(THE DATA Opens)

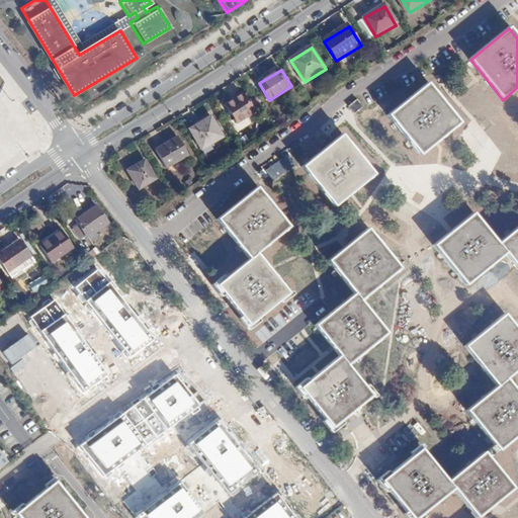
[(406,102),(390,115),(422,155),(437,143),(460,122),(428,83),(406,102)]
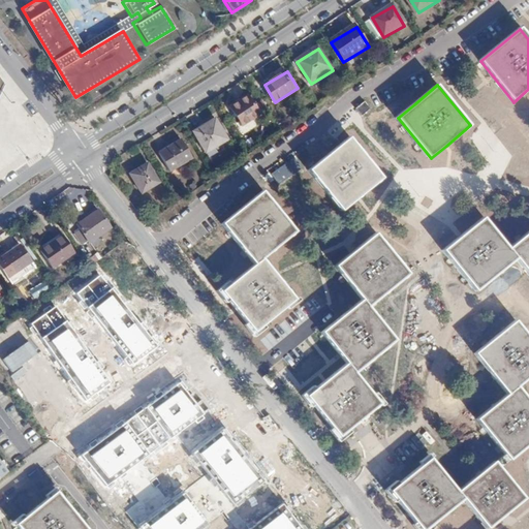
[(249,98),(231,110),(243,127),(260,116),(249,98)]
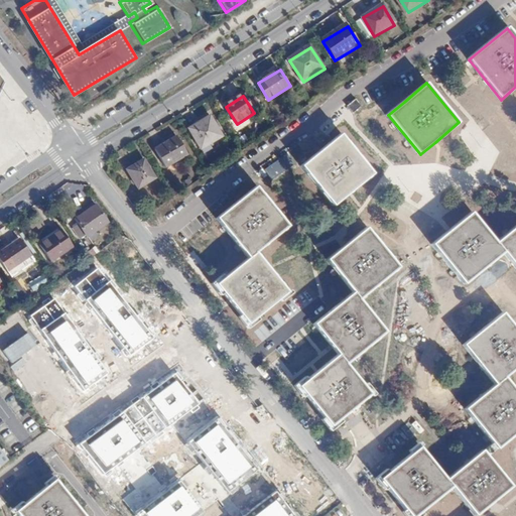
[(362,106),(356,99),(348,106),(354,113),(362,106)]
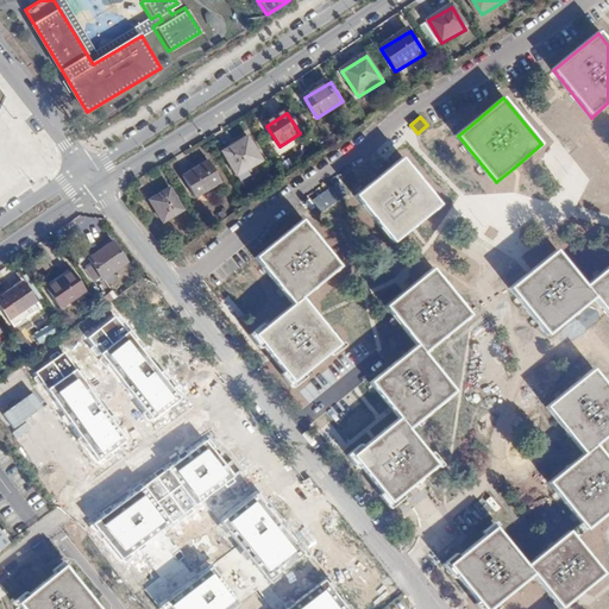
[(248,137),(223,154),(238,176),(263,159),(248,137)]
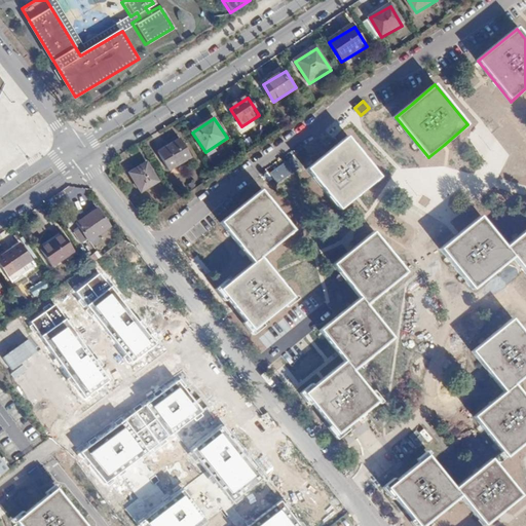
[(381,177),(348,138),(328,154),(308,171),(341,210),(358,197),(381,177)]
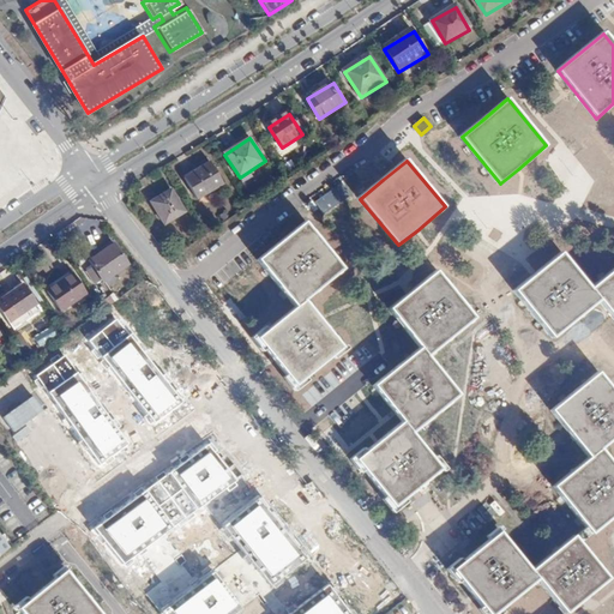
[(211,167),(186,181),(198,202),(222,187),(211,167)]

(THE DATA Closes)

**ASSIGNMENT**
Produce an exact copy of only those lines that run from the line with "[(248,137),(223,154),(238,176),(263,159),(248,137)]" to the final line of the records, including both; exclude images.

**RESULT OF THIS TASK**
[(248,137),(223,154),(238,176),(263,159),(248,137)]
[(381,177),(348,138),(328,154),(308,171),(341,210),(358,197),(381,177)]
[(211,167),(186,181),(198,202),(222,187),(211,167)]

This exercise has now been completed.